### Exercise
All lines in the material containing the word "camera" need to be copied.

### Data excerpts
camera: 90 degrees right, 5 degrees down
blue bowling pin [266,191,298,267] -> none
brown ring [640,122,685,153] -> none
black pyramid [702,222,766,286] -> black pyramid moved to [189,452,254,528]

...

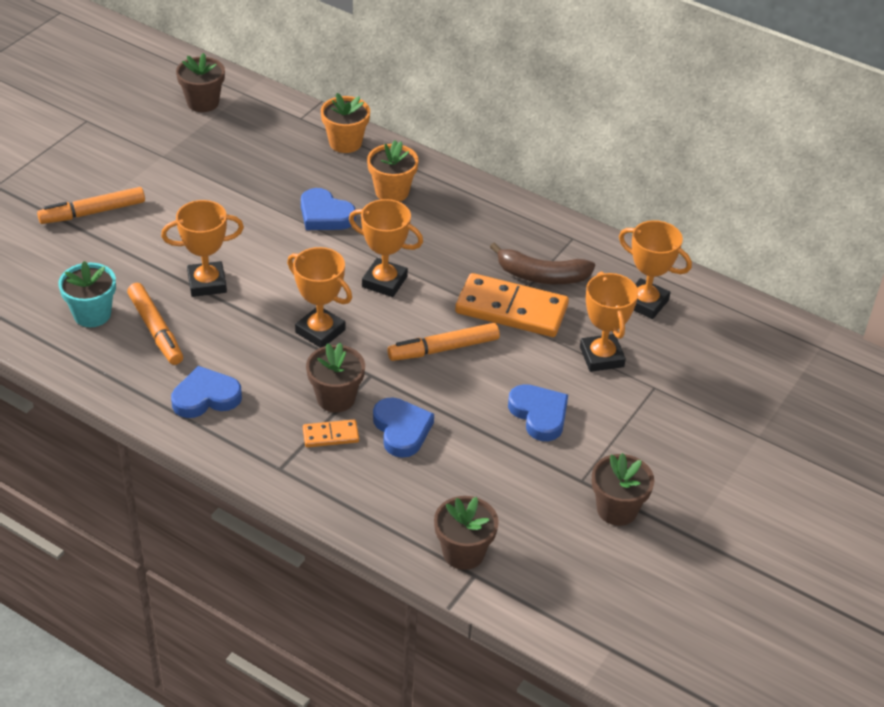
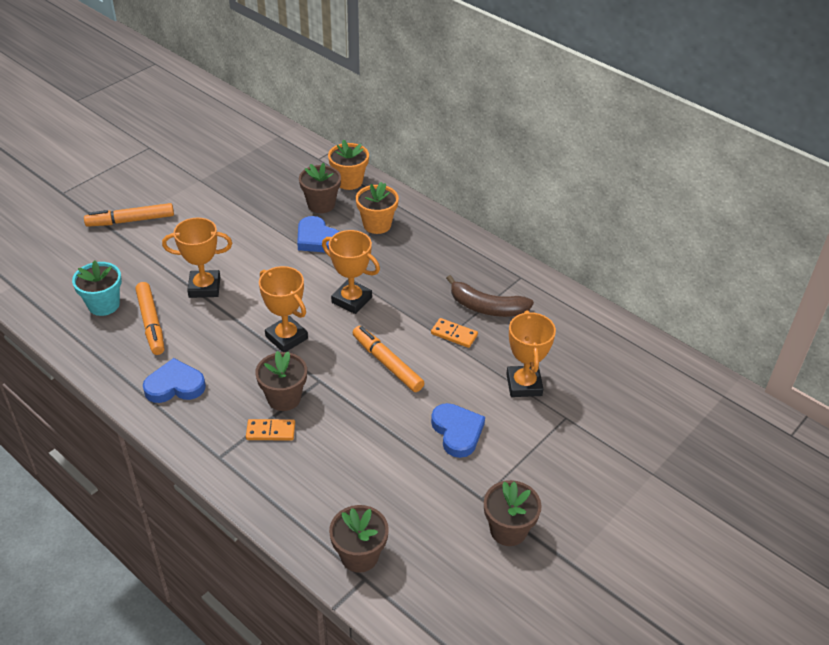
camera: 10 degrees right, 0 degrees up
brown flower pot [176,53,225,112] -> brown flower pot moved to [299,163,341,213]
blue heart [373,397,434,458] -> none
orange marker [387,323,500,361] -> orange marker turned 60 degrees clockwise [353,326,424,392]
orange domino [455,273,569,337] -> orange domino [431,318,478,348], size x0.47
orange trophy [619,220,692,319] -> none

### Solution for this task
camera: 90 degrees right, 5 degrees down
camera: 10 degrees right, 0 degrees up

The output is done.